====== Dataset ======

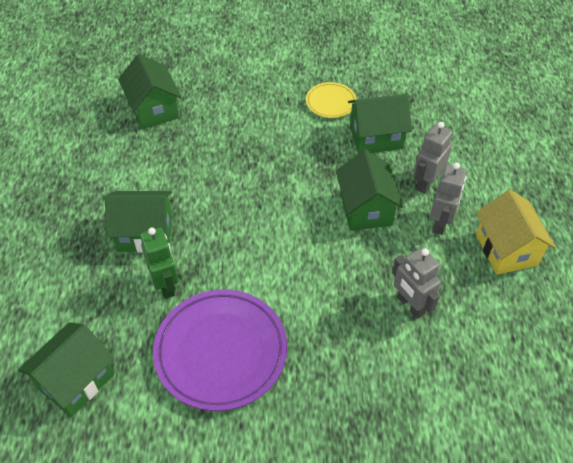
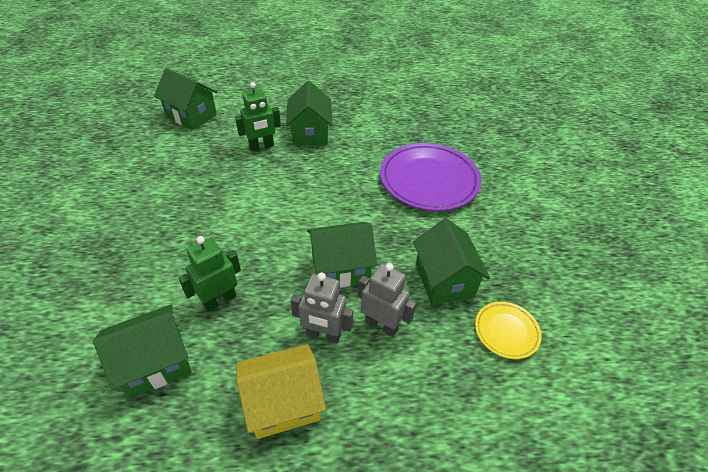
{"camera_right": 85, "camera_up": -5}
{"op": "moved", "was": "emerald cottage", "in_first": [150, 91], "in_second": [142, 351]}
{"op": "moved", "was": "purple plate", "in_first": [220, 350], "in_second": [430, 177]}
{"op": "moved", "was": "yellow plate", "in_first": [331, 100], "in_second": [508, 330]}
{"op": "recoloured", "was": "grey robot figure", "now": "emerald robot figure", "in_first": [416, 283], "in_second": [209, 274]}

======

Task requirements ->
Locate and copy each line in the data above that includes the word "emerald".

Response to the task ->
{"op": "moved", "was": "emerald cottage", "in_first": [150, 91], "in_second": [142, 351]}
{"op": "recoloured", "was": "grey robot figure", "now": "emerald robot figure", "in_first": [416, 283], "in_second": [209, 274]}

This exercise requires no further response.